(YOUR INSTRUCTIONS): Pull out all lines from the listing below in which the word "purple" appears.

******

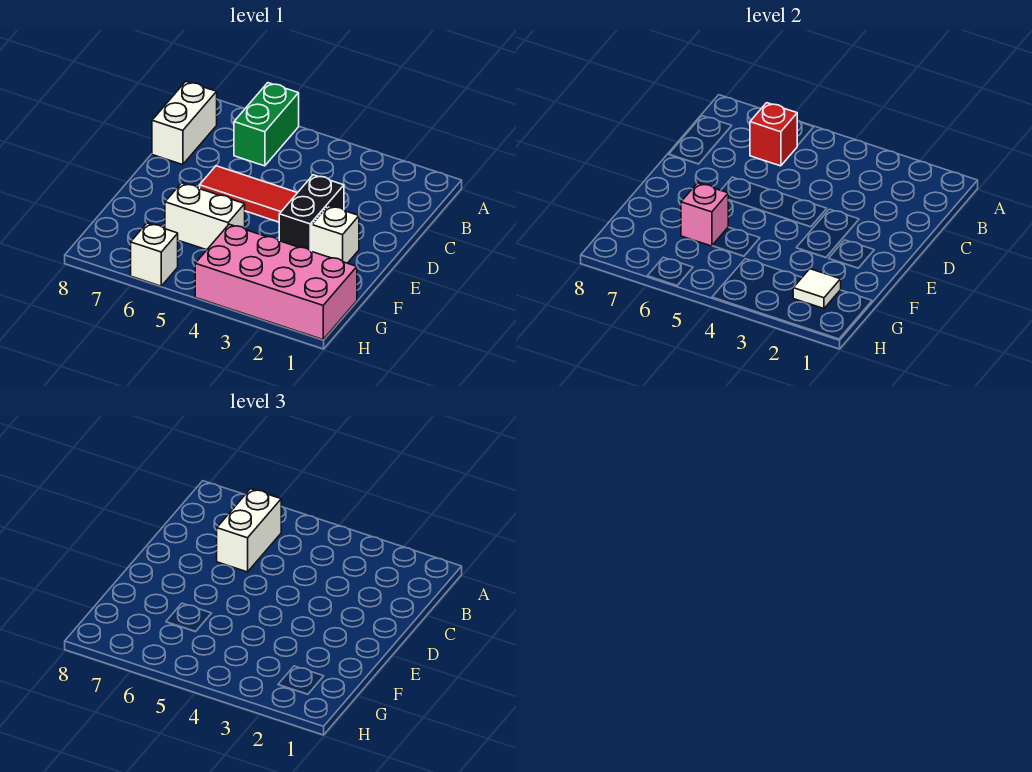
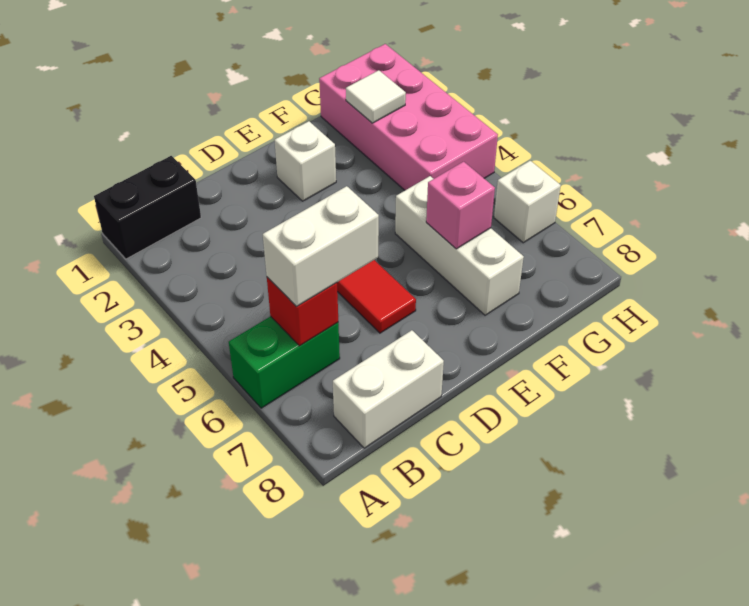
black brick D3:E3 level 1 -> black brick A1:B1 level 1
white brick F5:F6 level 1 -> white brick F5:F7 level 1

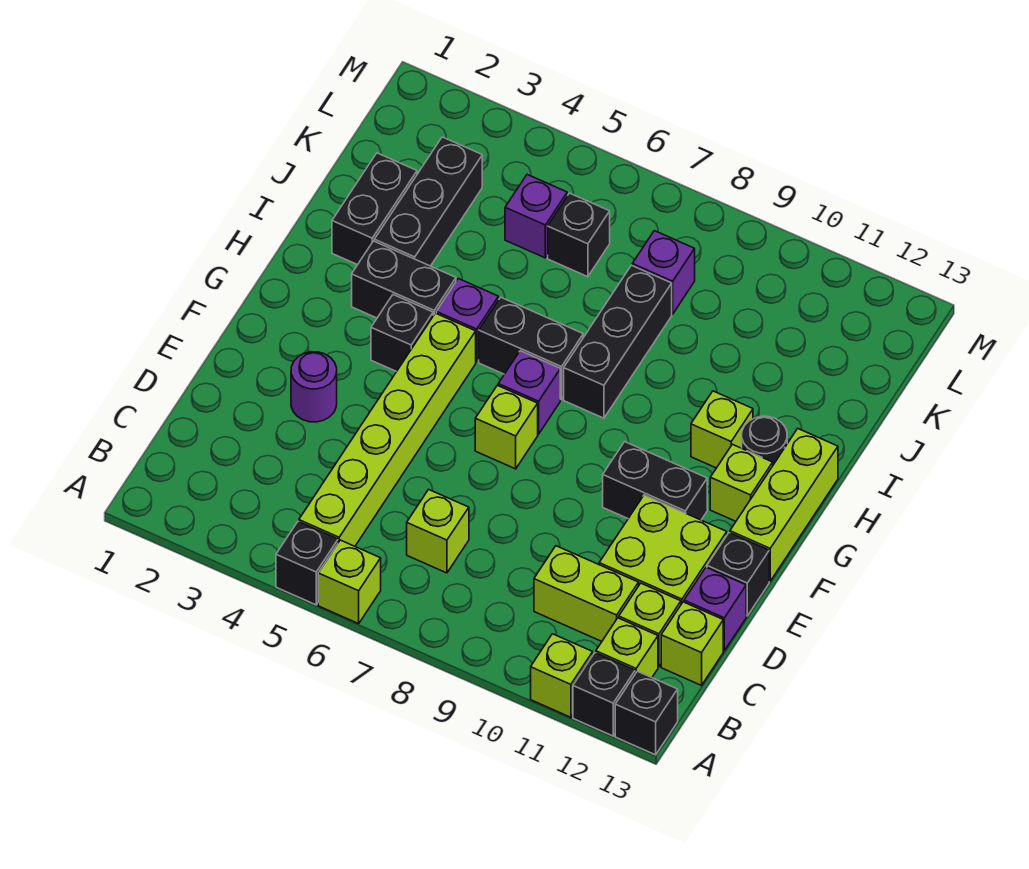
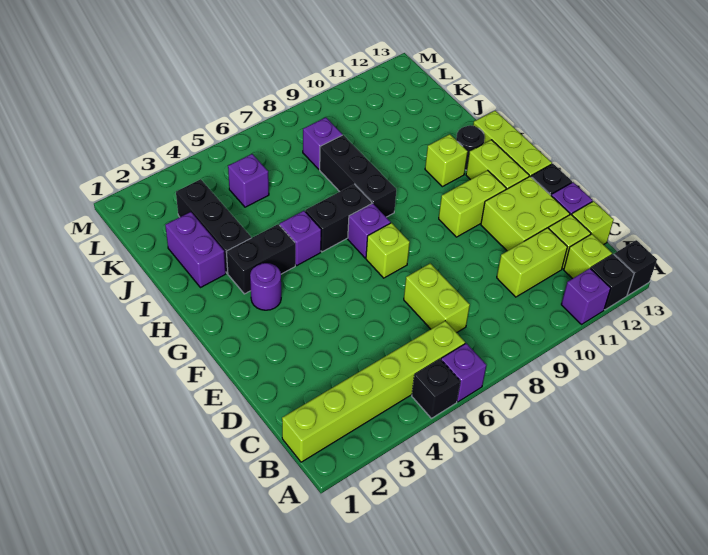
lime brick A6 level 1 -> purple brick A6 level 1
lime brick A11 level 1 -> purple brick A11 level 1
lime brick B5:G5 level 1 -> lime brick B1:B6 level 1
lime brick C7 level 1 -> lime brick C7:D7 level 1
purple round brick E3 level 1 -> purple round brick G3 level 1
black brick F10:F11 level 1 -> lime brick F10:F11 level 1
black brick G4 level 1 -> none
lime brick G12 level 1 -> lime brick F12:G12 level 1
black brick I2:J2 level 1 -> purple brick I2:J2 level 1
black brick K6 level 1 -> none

******

(SOLVED EXERCISE):
lime brick A6 level 1 -> purple brick A6 level 1
lime brick A11 level 1 -> purple brick A11 level 1
purple round brick E3 level 1 -> purple round brick G3 level 1
black brick I2:J2 level 1 -> purple brick I2:J2 level 1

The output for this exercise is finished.